### Task directions
Nothing but the lines from the one containing "TFT pin RES: 6 -> SDA" through the last line of the material should appear in the answer, transcribed exactly, pictures excluded.

### Source records

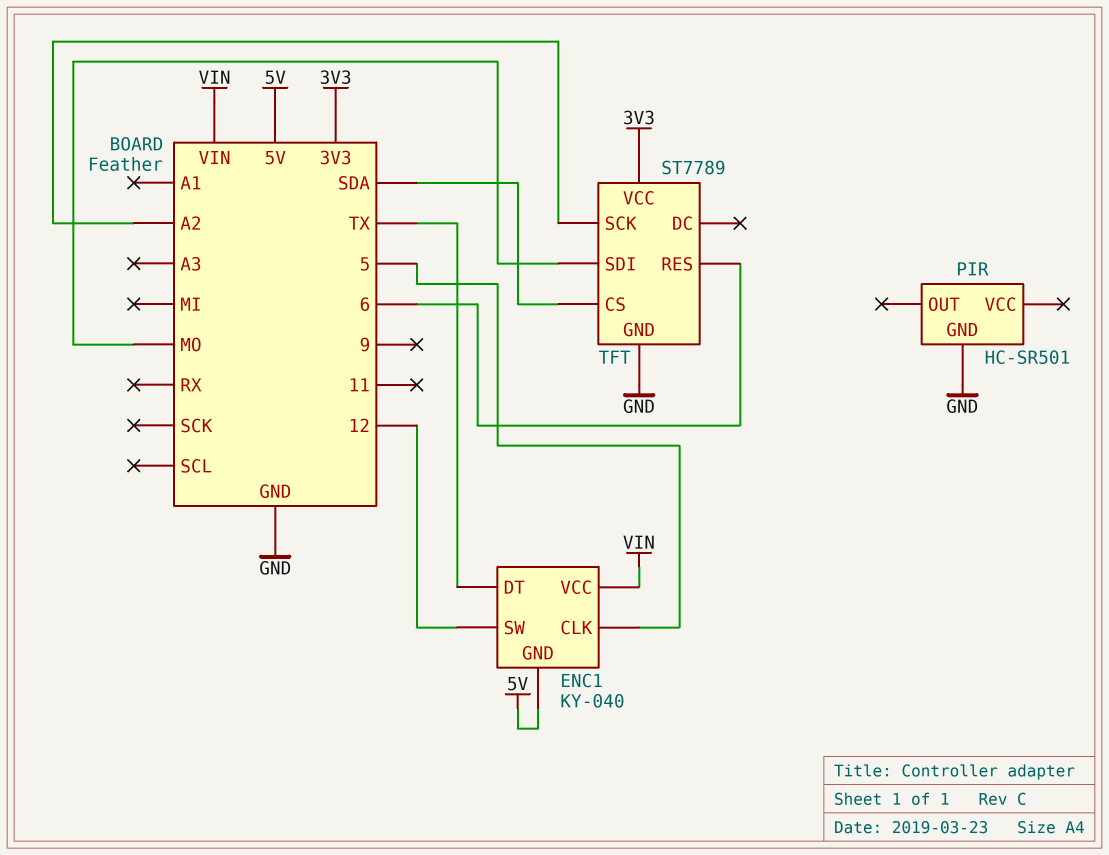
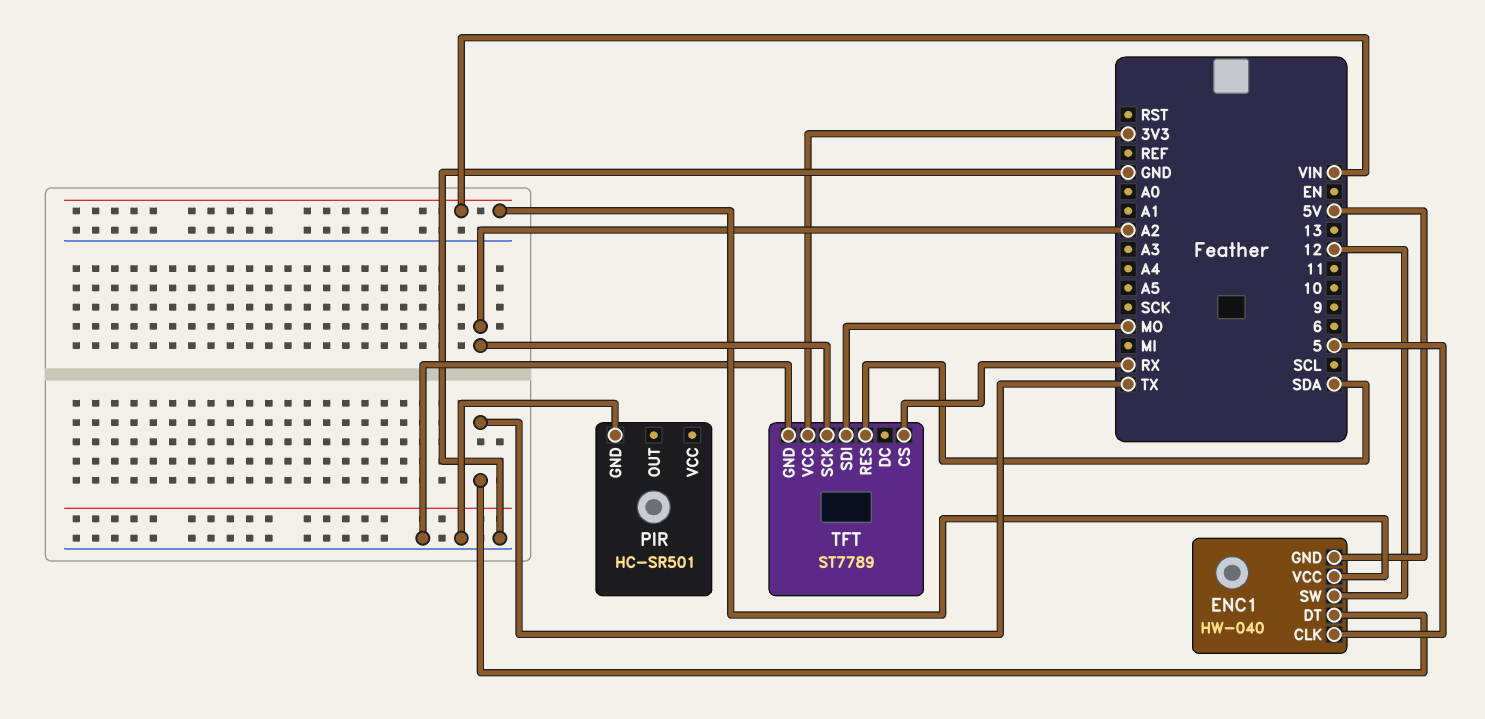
ENC1: KY-040 -> HW-040
TFT pin CS: SDA -> RX
TFT pin RES: 6 -> SDA

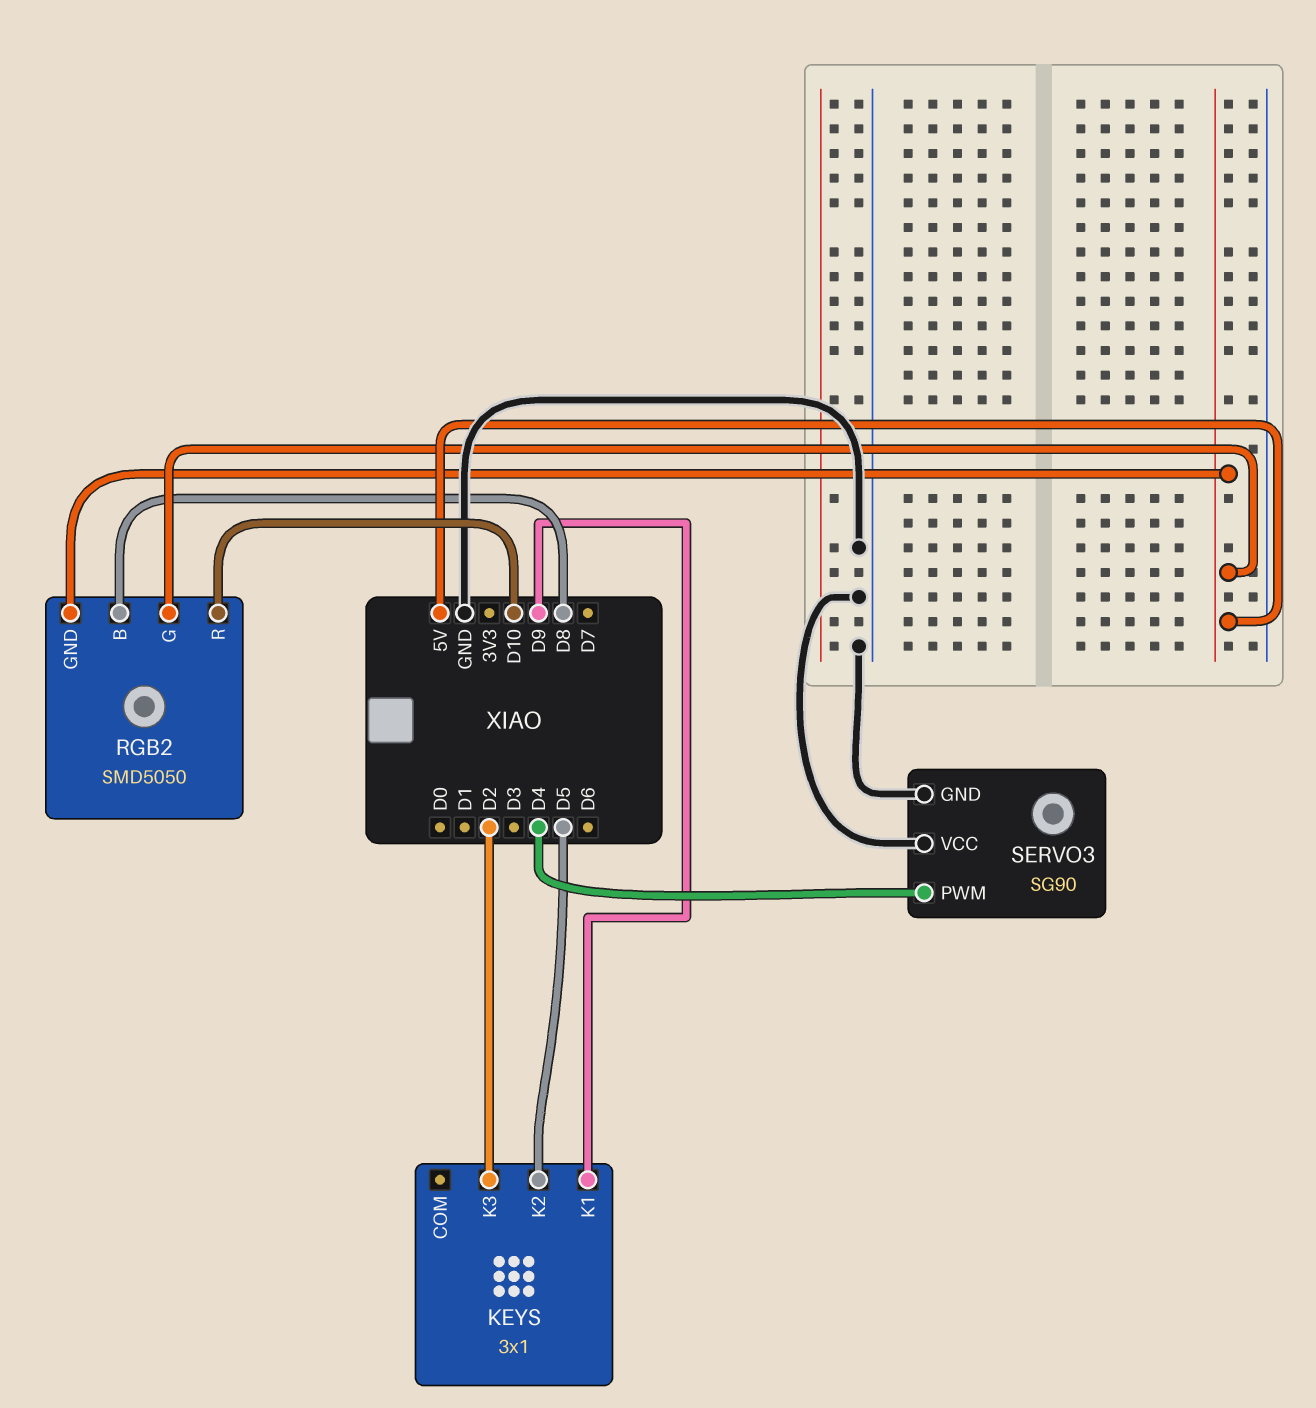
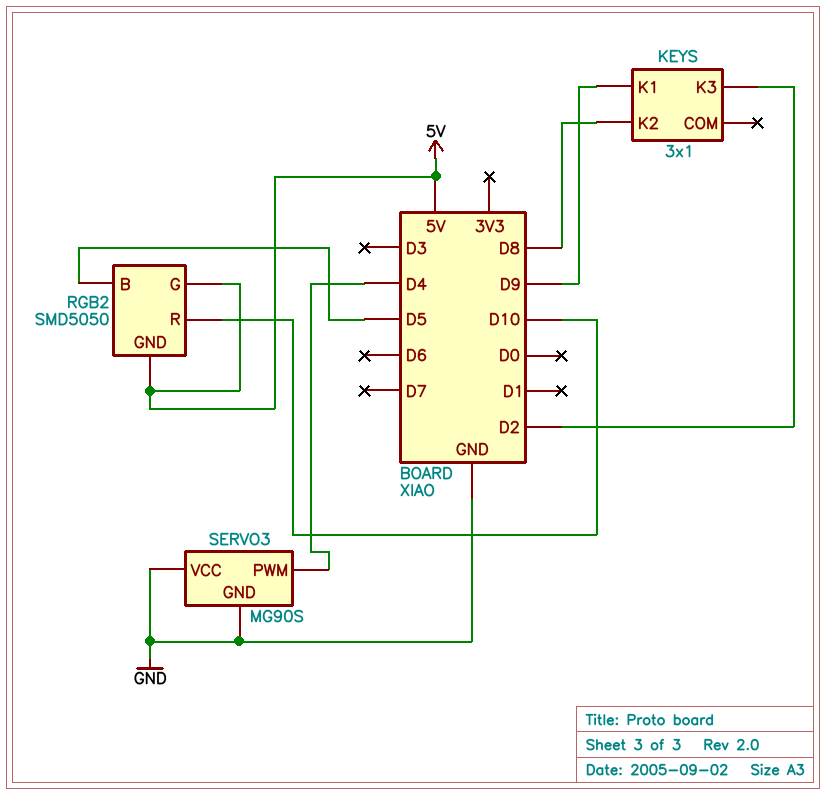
KEYS pin K2: D5 -> D8
RGB2 pin B: D8 -> D5
SERVO3: SG90 -> MG90S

### Response box
TFT pin RES: 6 -> SDA

KEYS pin K2: D5 -> D8
RGB2 pin B: D8 -> D5
SERVO3: SG90 -> MG90S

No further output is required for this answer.